AIM OF THE EXERCISE: Transcribe each entry exactly, without pictures.

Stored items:

──────────────────────────────

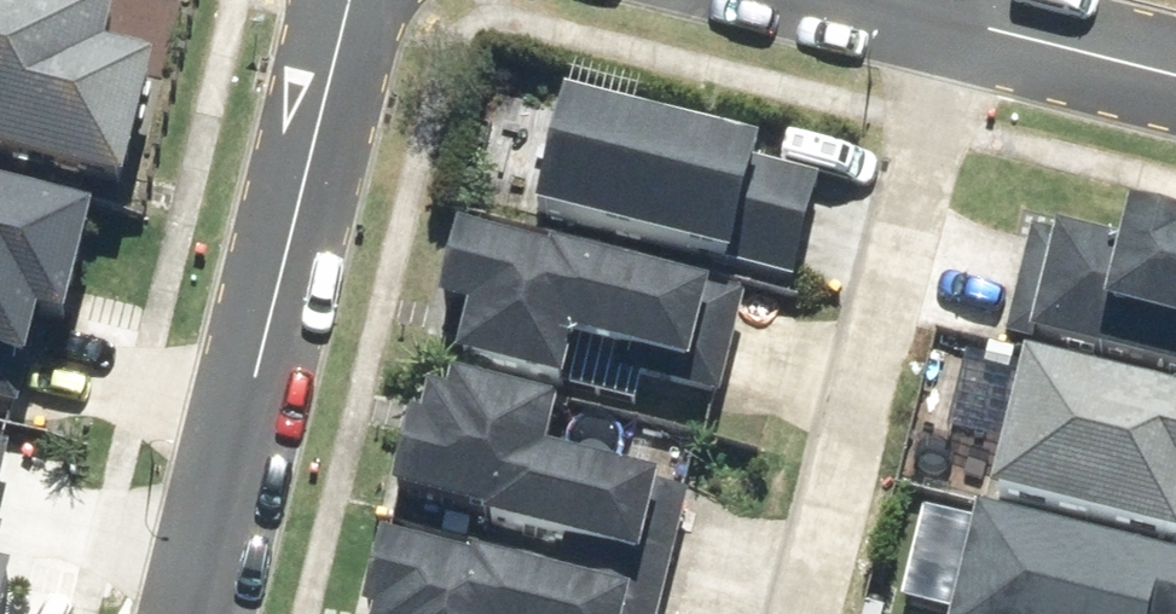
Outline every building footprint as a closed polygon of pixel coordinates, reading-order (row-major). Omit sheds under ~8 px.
[(135,187),(169,55),(121,43),(133,0),(0,0),(0,152),(135,187)] [(552,213),(813,271),(836,165),(775,151),(781,127),(581,83),(552,213)] [(37,365),(49,315),(79,322),(106,210),(0,184),(0,356),(37,365)] [(1175,366),(1175,207),(1152,202),(1144,237),(1073,221),(1070,233),(1040,226),(1018,333),(1175,366)] [(478,354),(583,377),(594,329),(637,339),(632,361),(741,385),(765,277),(574,235),(573,241),(478,220),(461,296),(489,303),(478,354)] [(1175,527),(1175,381),(1044,350),(1012,488),(1175,527)] [(409,486),(664,550),(685,468),(570,439),(581,395),(473,368),(467,389),(448,384),(441,412),(428,409),(409,486)] [(16,454),(0,450),(0,518),(16,454)] [(1003,500),(976,613),(1175,613),(1175,540),(1003,500)] [(26,570),(7,566),(15,535),(0,531),(0,613),(15,613),(26,570)] [(651,584),(491,547),(490,553),(397,532),(379,611),(389,613),(644,613),(651,584)]
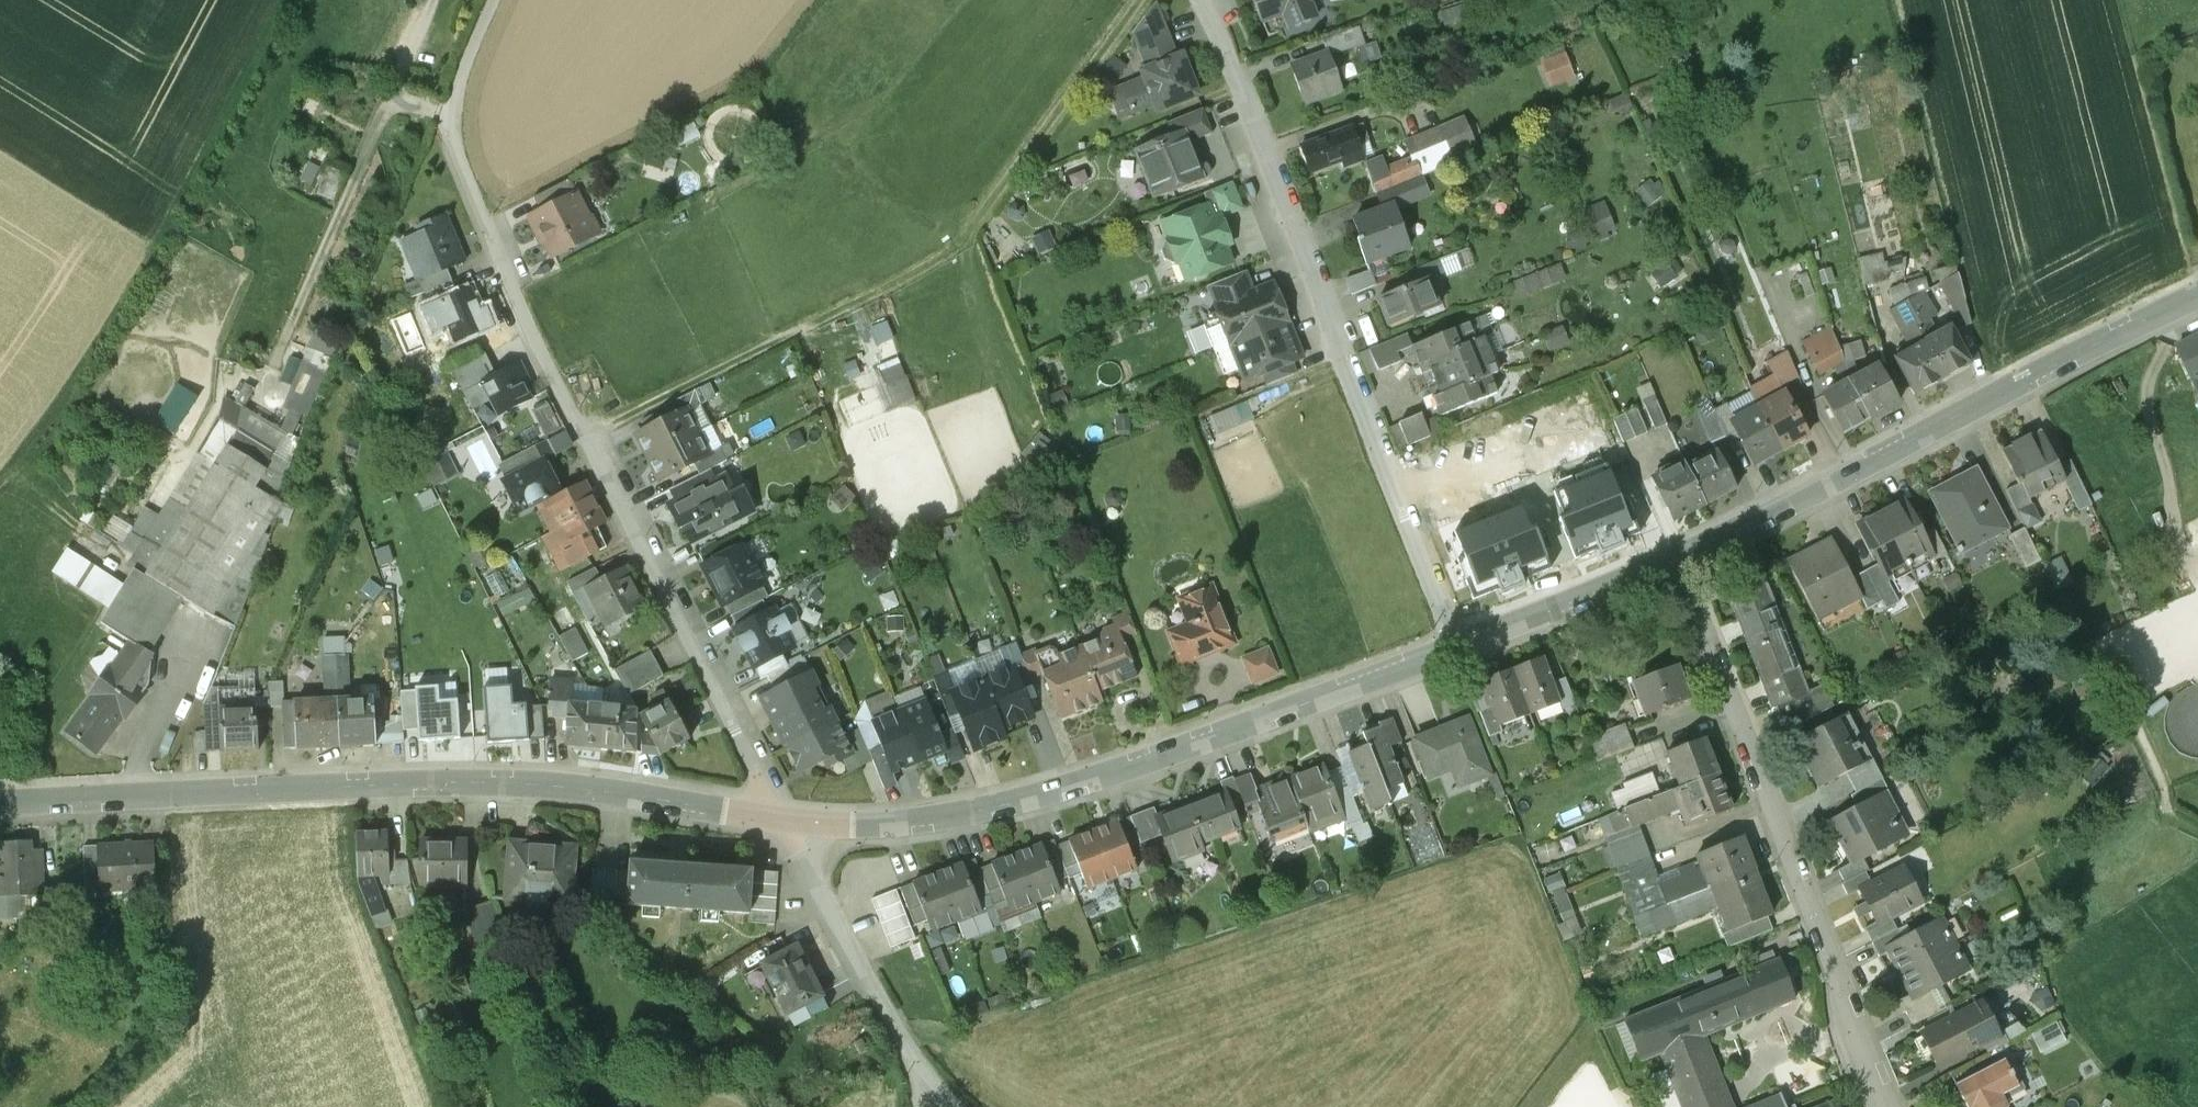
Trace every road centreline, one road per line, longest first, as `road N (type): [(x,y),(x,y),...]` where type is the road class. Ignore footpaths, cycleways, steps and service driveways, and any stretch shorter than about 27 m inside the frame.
road 1 (tertiary): [(0,804),(328,782),(544,781),(779,820)]
road 2 (residential): [(442,126),(530,332),(779,820)]
road 3 (track): [(584,437),(959,248),(1146,0)]
road 4 (tertiary): [(779,820),(940,818),(1022,798),(1458,644)]
road 5 (residential): [(1203,0),(1458,644)]
road 6 (residential): [(1677,561),(1870,1073),(1891,1106)]
road 7 (tertiary): [(1677,561),(2197,295)]
road 8 (residential): [(779,820),(920,1081)]
road 9 (tertiary): [(1458,644),(1677,561)]
road 10 (track): [(442,126),(493,0)]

──────────────────────────────

TASK ANSWER:
Outline every building footprint as a closed polygon of pixel coordinates, reading-order (row-major). Omit sheds under ~8 px.
[(135,187),(169,55),(121,43),(133,0),(0,0),(0,152),(135,187)] [(552,213),(813,271),(836,165),(775,151),(781,127),(581,83),(552,213)] [(37,365),(49,315),(79,322),(106,210),(0,184),(0,356),(37,365)] [(1175,366),(1175,207),(1152,202),(1144,237),(1073,221),(1070,233),(1040,226),(1018,333),(1175,366)] [(478,354),(583,377),(594,329),(637,339),(632,361),(741,385),(765,277),(574,235),(573,241),(478,220),(461,296),(489,303),(478,354)] [(1175,527),(1175,381),(1044,350),(1012,488),(1175,527)] [(409,486),(664,550),(685,468),(570,439),(581,395),(473,368),(467,389),(448,384),(441,412),(428,409),(409,486)] [(16,454),(0,450),(0,518),(16,454)] [(1003,500),(976,613),(1175,613),(1175,540),(1003,500)] [(26,570),(7,566),(15,535),(0,531),(0,613),(15,613),(26,570)] [(651,584),(491,547),(490,553),(397,532),(379,611),(389,613),(644,613),(651,584)]
Trace every road centreline, one road per line, longest first, as `road N (type): [(x,y),(x,y),...]` where type is the road class. Ignore footpaths, cycleways, steps and service driveways, and any stretch shorter than about 27 m inside the frame.
road 1 (tertiary): [(0,804),(328,782),(544,781),(779,820)]
road 2 (residential): [(442,126),(530,332),(779,820)]
road 3 (track): [(584,437),(959,248),(1146,0)]
road 4 (tertiary): [(779,820),(940,818),(1022,798),(1458,644)]
road 5 (residential): [(1203,0),(1458,644)]
road 6 (residential): [(1677,561),(1870,1073),(1891,1106)]
road 7 (tertiary): [(1677,561),(2197,295)]
road 8 (residential): [(779,820),(920,1081)]
road 9 (tertiary): [(1458,644),(1677,561)]
road 10 (track): [(442,126),(493,0)]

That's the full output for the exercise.